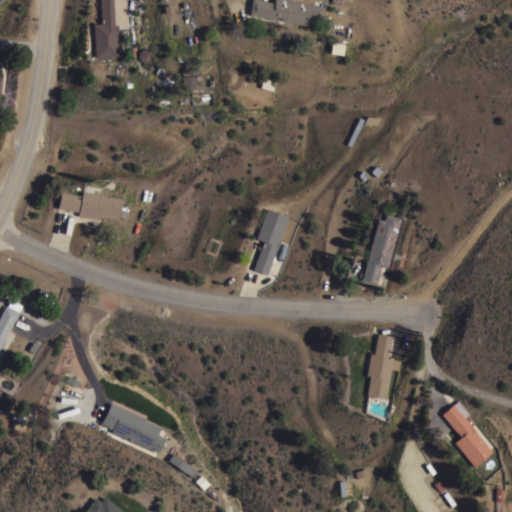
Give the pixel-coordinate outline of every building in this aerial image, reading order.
[(124,0),(126,29),(115,29),(115,31),(114,31),(116,55),(92,57),(90,23),(98,23),(97,0),(124,0)] [(293,0),(323,6),(322,10),(329,11),(327,20),(322,19),(321,21),(317,21),(316,22),(310,21),(309,25),(247,13),(249,0),(263,0),(272,2),(272,0),(293,0)] [(342,43),(340,54),(328,52),(329,41),(342,43)] [(140,49),(146,48),(150,51),(151,56),(149,61),(143,61),(138,58),(137,53),(140,49)] [(195,75),(195,74),(200,74),(200,79),(195,79),(195,89),(181,88),(181,75),(195,75)] [(274,79),(271,90),(259,87),(262,76),(274,79)] [(358,117),(362,119),(349,146),(345,144),(358,117)] [(121,198),(117,218),(97,215),(97,218),(76,215),(77,211),(56,207),(59,191),(79,195),(80,191),(121,198)] [(278,238),(279,239),(276,247),(275,247),(265,274),(251,269),(261,241),(253,238),(264,208),(286,216),(278,238)] [(386,266),(380,264),(374,286),(358,282),(376,218),(382,219),(383,213),(399,217),(386,266)] [(0,312),(4,305),(5,306),(9,299),(20,305),(17,312),(3,338),(5,339),(1,346),(0,345),(0,312)] [(376,332),(391,335),(388,355),(372,352),(376,332)] [(399,361),(397,370),(389,369),(384,398),(364,395),(368,375),(364,374),(368,352),(392,357),(391,359),(399,361)] [(144,417),(143,419),(159,426),(156,434),(164,437),(158,452),(110,431),(112,428),(100,422),(109,402),(144,417)] [(452,403),(458,410),(458,409),(463,415),(462,415),(464,418),(468,414),(474,422),(470,425),(476,432),(491,450),(473,466),(452,442),(459,436),(439,413),(452,403)] [(189,465),(195,470),(191,476),(185,471),(184,472),(167,459),(172,452),(189,465)] [(122,511),(86,511),(83,509),(92,496),(98,501),(102,496),(122,511)]
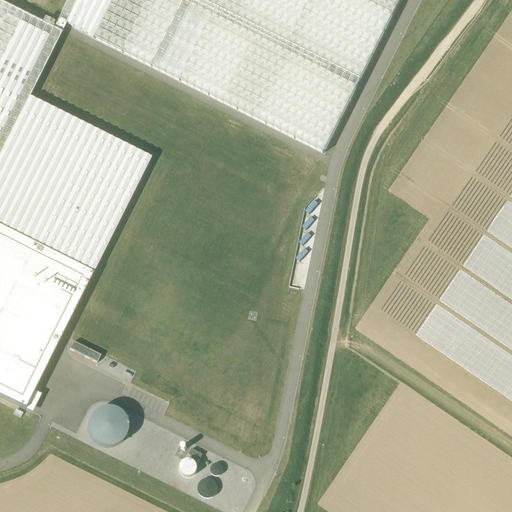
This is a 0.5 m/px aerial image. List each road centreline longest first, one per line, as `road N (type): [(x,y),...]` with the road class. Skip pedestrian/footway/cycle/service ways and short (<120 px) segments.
road 1 (unclassified): [(372,140),(354,189),(301,511)]
road 2 (track): [(479,0),(372,140)]
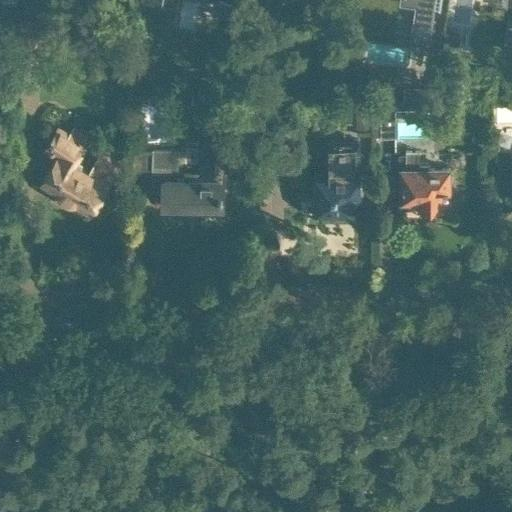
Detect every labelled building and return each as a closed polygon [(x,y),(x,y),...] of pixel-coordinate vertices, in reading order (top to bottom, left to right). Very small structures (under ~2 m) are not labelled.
[(0,0),(0,8),(4,8),(11,11),(30,10),(29,0),(0,0)] [(142,0),(142,3),(161,6),(176,9),(177,0),(218,0),(230,2),(230,0),(142,0)] [(306,0),(304,16),(329,20),(332,0),(306,0)] [(41,39),(45,39),(45,22),(29,22),(29,40),(41,39)] [(461,34),(445,32),(442,52),(458,55),(461,34)] [(396,105),(380,105),(380,137),(396,137),(396,105)] [(46,148),(56,155),(40,180),(90,211),(91,209),(94,212),(96,212),(97,212),(99,212),(100,212),(101,211),(102,210),(103,209),(103,208),(103,206),(103,205),(103,204),(103,203),(102,202),(101,201),(97,198),(117,165),(99,154),(89,170),(78,163),(80,160),(76,158),(89,136),(75,127),(71,134),(60,127),(46,148)] [(313,178),(311,180),(311,188),(313,191),(313,213),(335,213),(338,216),(345,216),(349,213),(354,213),(354,196),(359,196),(359,172),(361,170),(361,162),(359,160),(359,140),(327,140),(327,172),(313,172),(313,178)] [(179,179),(179,149),(153,148),(153,190),(164,190),(164,204),(223,205),(223,179),(215,179),(215,170),(228,170),(228,141),(204,141),(205,180),(179,179)] [(400,168),(402,168),(402,198),(420,198),(420,207),(423,207),(425,213),(436,213),(438,206),(441,206),(441,203),(448,203),(448,183),(450,181),(450,174),(448,171),(448,167),(428,167),(428,162),(419,162),(419,150),(406,150),(406,156),(400,156),(400,168)]
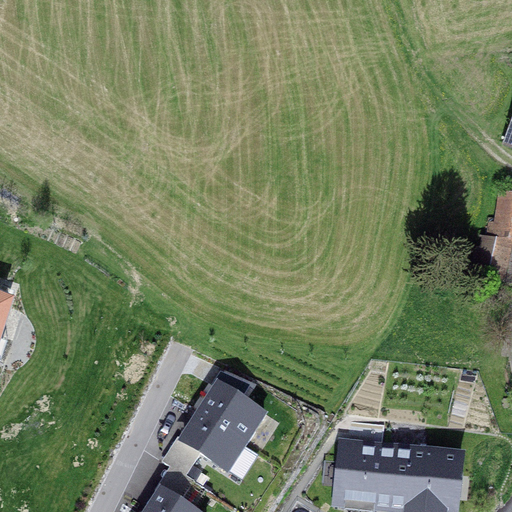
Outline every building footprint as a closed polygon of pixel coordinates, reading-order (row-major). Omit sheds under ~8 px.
[(508,245),(509,238),(511,238),(511,194),(502,193),(493,242),(508,245)] [(0,318),(8,292),(0,289),(0,318)] [(246,446),(264,419),(235,400),(245,385),(214,370),(207,382),(218,389),(201,416),(246,446)] [(233,456),(238,459),(246,446),(201,416),(184,443),(177,439),(162,462),(170,467),(185,477),(200,454),(224,469),(233,456)] [(338,502),(395,508),(402,448),(382,446),(381,452),(344,448),(338,502)] [(427,451),(402,448),(395,508),(427,511),(452,511),(458,460),(427,457),(427,451)] [(187,511),(178,506),(193,482),(185,477),(170,467),(155,491),(161,495),(150,511),(187,511)] [(299,498),(291,511),(320,511),(321,511),(299,498)]
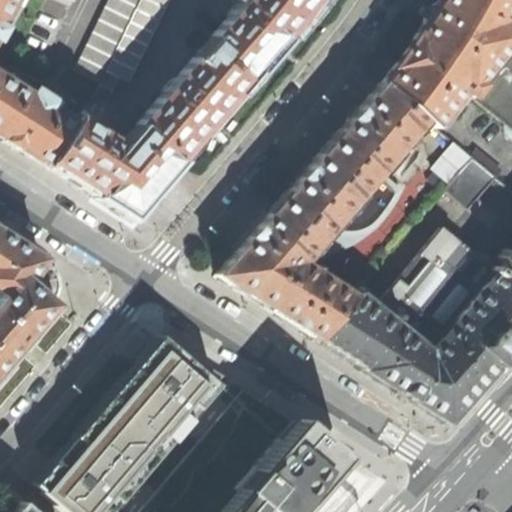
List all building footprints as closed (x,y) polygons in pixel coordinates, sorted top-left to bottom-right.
[(19,152),(44,168),(72,125),(49,110),(51,104),(34,93),(30,98),(0,79),(0,37),(3,31),(1,28),(15,0),(0,0),(0,143),(7,148),(16,154),(19,152)] [(109,0),(70,84),(91,96),(98,85),(139,0),(109,0)] [(228,19),(199,51),(245,89),(282,43),(313,4),(306,0),(244,0),(241,4),(237,4),(226,15),(228,19)] [(396,56),(377,80),(420,117),(431,126),(460,90),(468,94),(469,92),(510,33),(511,31),(504,24),(508,14),(511,15),(511,0),(434,0),(429,9),(413,34),(396,56)] [(511,34),(510,33),(469,92),(502,121),(503,127),(506,133),(511,136),(511,135),(511,34)] [(137,126),(137,129),(178,166),(212,127),(245,89),(199,51),(174,81),(170,81),(160,93),(161,97),(137,126)] [(260,302),(312,336),(348,294),(294,263),(316,238),(322,243),(405,147),(400,141),(420,117),(377,80),(357,104),(354,103),(349,108),(345,114),(347,116),(307,161),(304,161),(299,167),(293,173),(295,176),(248,229),(213,270),(260,302)] [(88,201),(128,226),(178,166),(137,129),(120,151),(114,148),(114,143),(100,134),(98,136),(73,123),(72,125),(44,168),(78,190),(90,197),(88,201)] [(441,187),(464,207),(492,176),(468,157),(441,187)] [(367,372),(441,420),(501,350),(511,336),(511,245),(509,249),(499,248),(495,254),(499,260),(498,264),(494,267),(490,264),(487,268),(436,227),(374,300),(356,285),(348,294),(312,336),(367,372)] [(4,239),(0,235),(0,371),(22,346),(51,312),(56,303),(57,293),(60,291),(57,277),(53,270),(4,239)] [(88,511),(313,511),(332,490),(321,480),(340,459),(295,420),(276,442),(225,397),(158,339),(42,472),(88,511)]
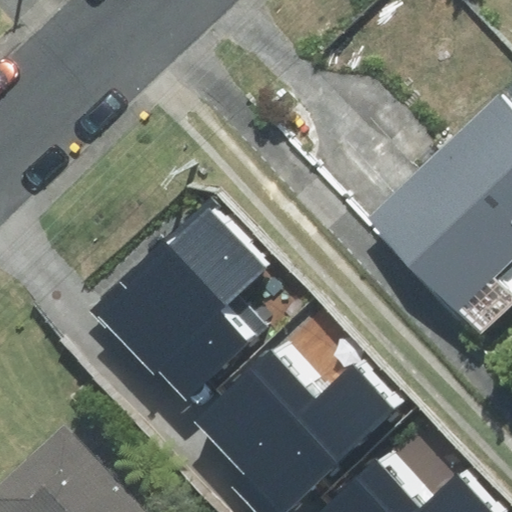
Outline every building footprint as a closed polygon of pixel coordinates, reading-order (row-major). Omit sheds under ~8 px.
[(482,328),(511,299),(511,108),(501,97),(375,217),(482,328)] [(206,204),(96,307),(185,402),(267,326),(237,293),(265,267),(206,204)] [(268,349),(194,420),(245,473),(234,484),(259,511),(284,511),(395,406),(351,360),(313,396),(268,349)] [(145,511),(65,424),(0,482),(0,511),(145,511)] [(315,511),(484,511),(453,478),(420,507),(376,458),(315,511)]
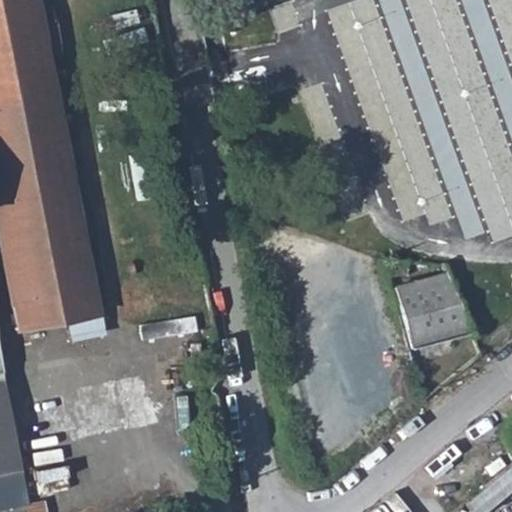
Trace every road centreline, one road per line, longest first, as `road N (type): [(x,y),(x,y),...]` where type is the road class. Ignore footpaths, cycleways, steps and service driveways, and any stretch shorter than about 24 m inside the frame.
road 1 (residential): [(170,0),(255,494),(277,511)]
road 2 (residential): [(349,511),(511,372)]
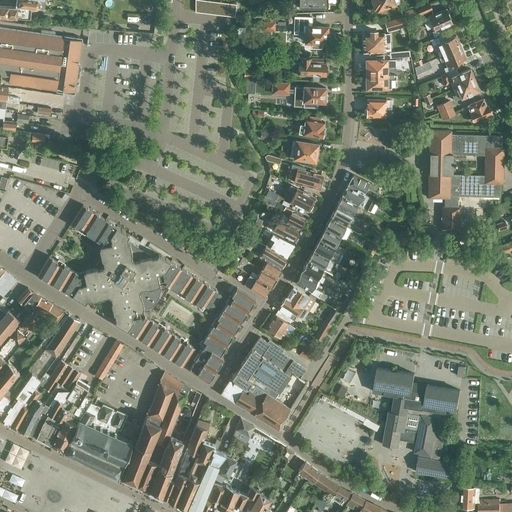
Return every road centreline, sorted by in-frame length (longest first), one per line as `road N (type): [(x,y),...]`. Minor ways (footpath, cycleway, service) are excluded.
road 1 (residential): [(345,0),(340,177),(212,391)]
road 2 (residential): [(80,191),(111,152),(163,124),(176,0)]
road 3 (residential): [(406,511),(357,490),(212,391)]
road 4 (residential): [(212,391),(26,275)]
road 5 (residential): [(213,275),(80,191)]
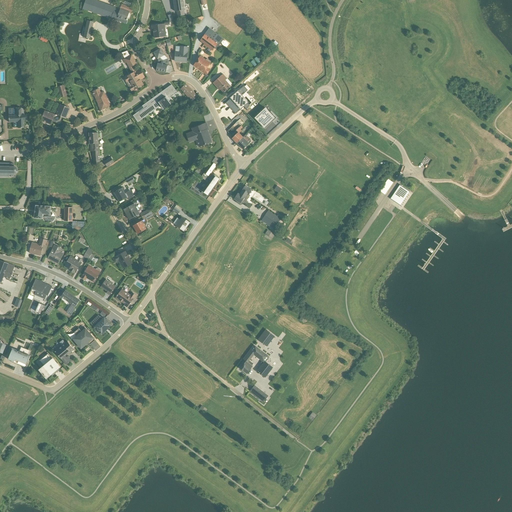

-------------------------

» CHALLENGE: Reproduce verbatim the lines of the records above, starting at the line that contains "This is a 0.5" and ending at the line that contains "road 2 (track): [(479,0),(372,140)]", with both of those lines included.

» FULL RESPONSE:
This is a 0.5 m/px aerial image. List each road centreline longest first, one per line, as `road N (type): [(x,y),...]` with the road class. Skip pedestrian/footway/cycle/service ways and short (<120 px) segments.
road 1 (unclassified): [(372,140),(354,189),(301,511)]
road 2 (track): [(479,0),(372,140)]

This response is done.